» Work instructions: The records sit below. Return every line in them that holds the word "fourchette".

Information supplied Start Marker

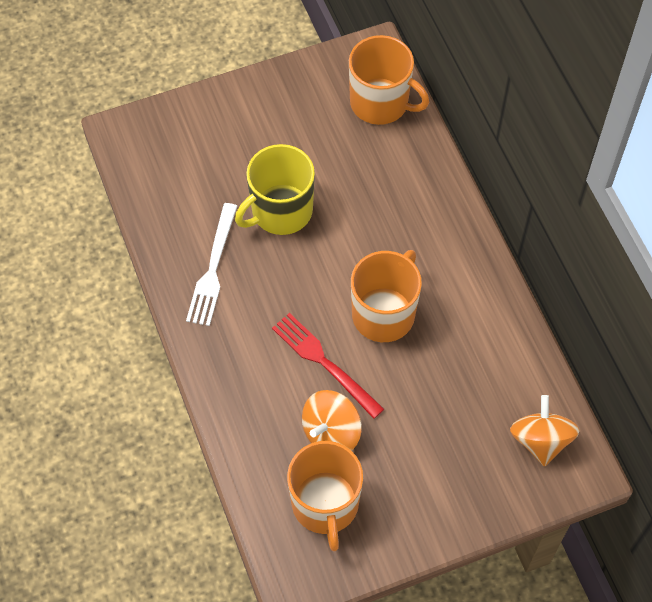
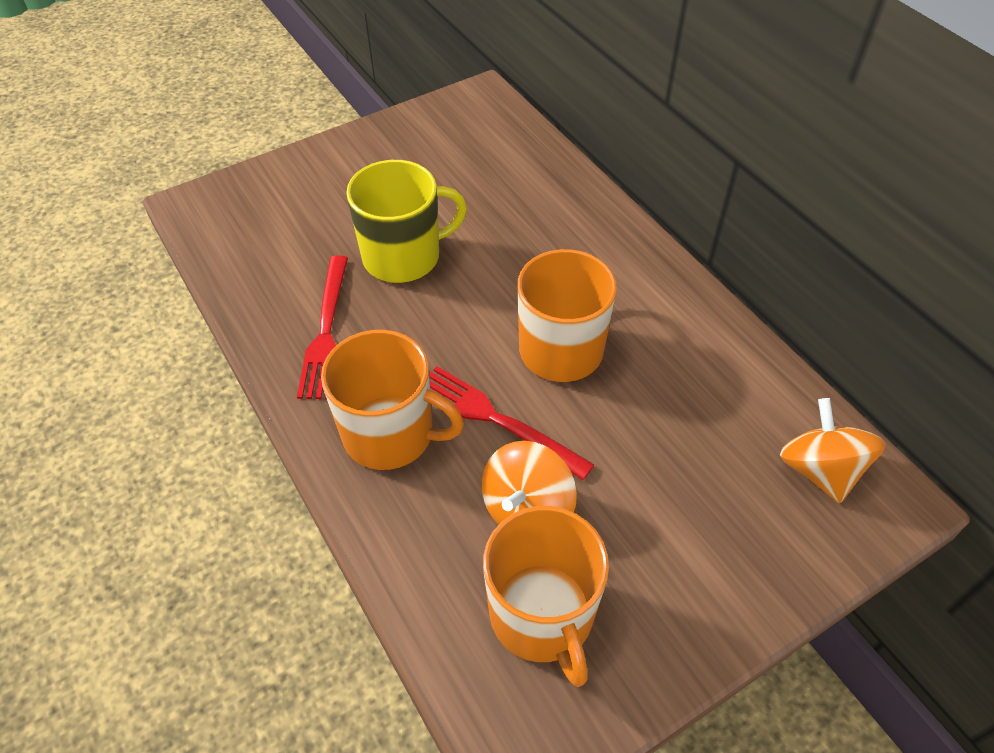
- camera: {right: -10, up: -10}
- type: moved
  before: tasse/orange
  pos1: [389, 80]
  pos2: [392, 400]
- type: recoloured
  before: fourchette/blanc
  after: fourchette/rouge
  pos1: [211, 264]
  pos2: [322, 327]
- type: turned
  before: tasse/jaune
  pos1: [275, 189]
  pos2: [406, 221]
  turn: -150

Information supplied End Marker

» Finished exercise:
  before: fourchette/blanc
  after: fourchette/rouge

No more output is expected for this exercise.